Please repeat, exactly as written, the line containing "blue boat: 5 -> 4" and every line after it through the end of the records below.

Recorded information
--- --- ---

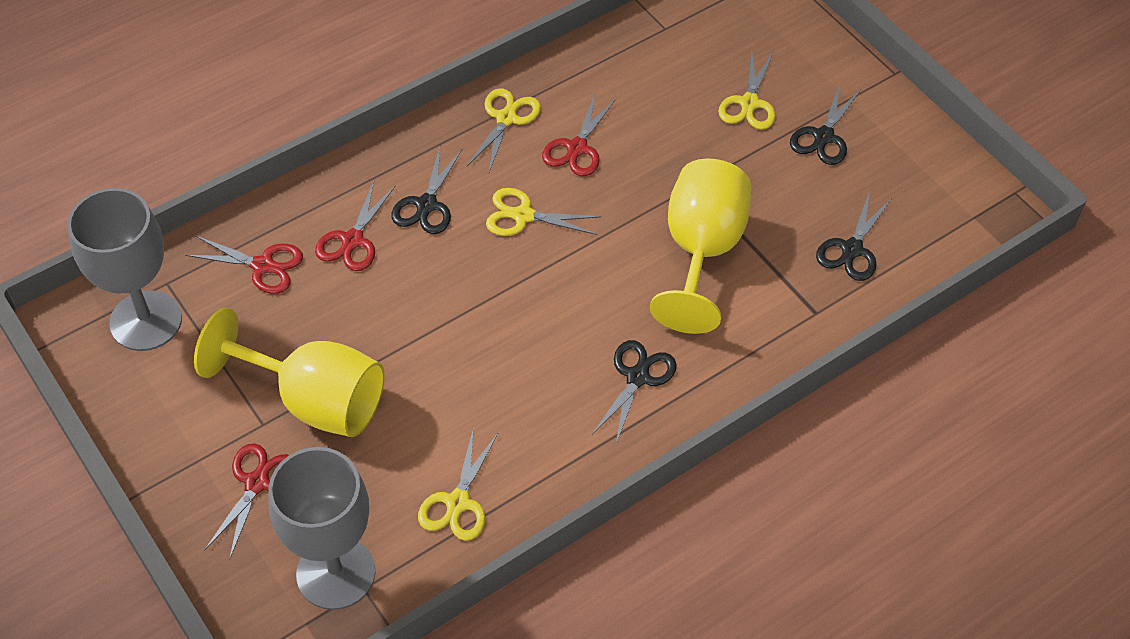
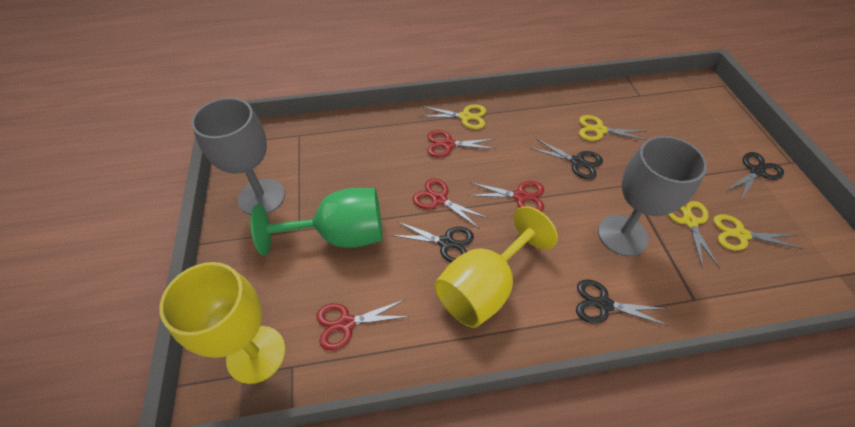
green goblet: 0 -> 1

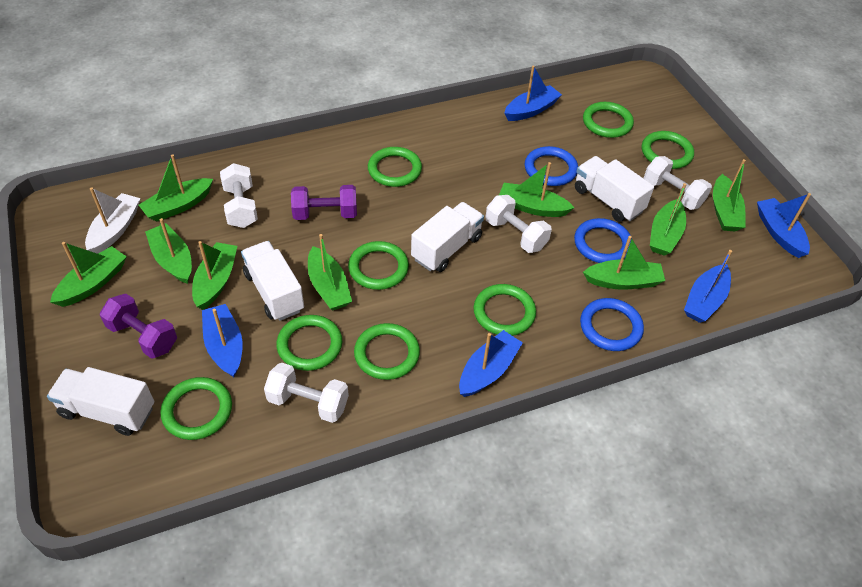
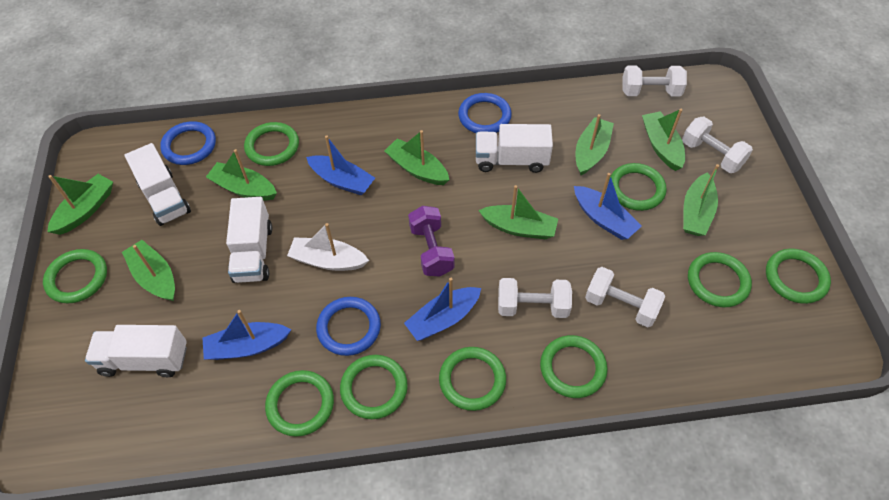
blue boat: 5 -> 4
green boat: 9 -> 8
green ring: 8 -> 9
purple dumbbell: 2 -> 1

--- --- ---

Exercise solution
blue boat: 5 -> 4
green boat: 9 -> 8
green ring: 8 -> 9
purple dumbbell: 2 -> 1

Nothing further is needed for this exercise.